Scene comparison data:
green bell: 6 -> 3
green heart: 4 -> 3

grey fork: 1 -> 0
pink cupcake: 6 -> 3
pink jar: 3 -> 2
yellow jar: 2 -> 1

**Aim of the task:** Your response must consist of every line above, reproduced exactly.

**Output for this exercise:**
green bell: 6 -> 3
green heart: 4 -> 3

grey fork: 1 -> 0
pink cupcake: 6 -> 3
pink jar: 3 -> 2
yellow jar: 2 -> 1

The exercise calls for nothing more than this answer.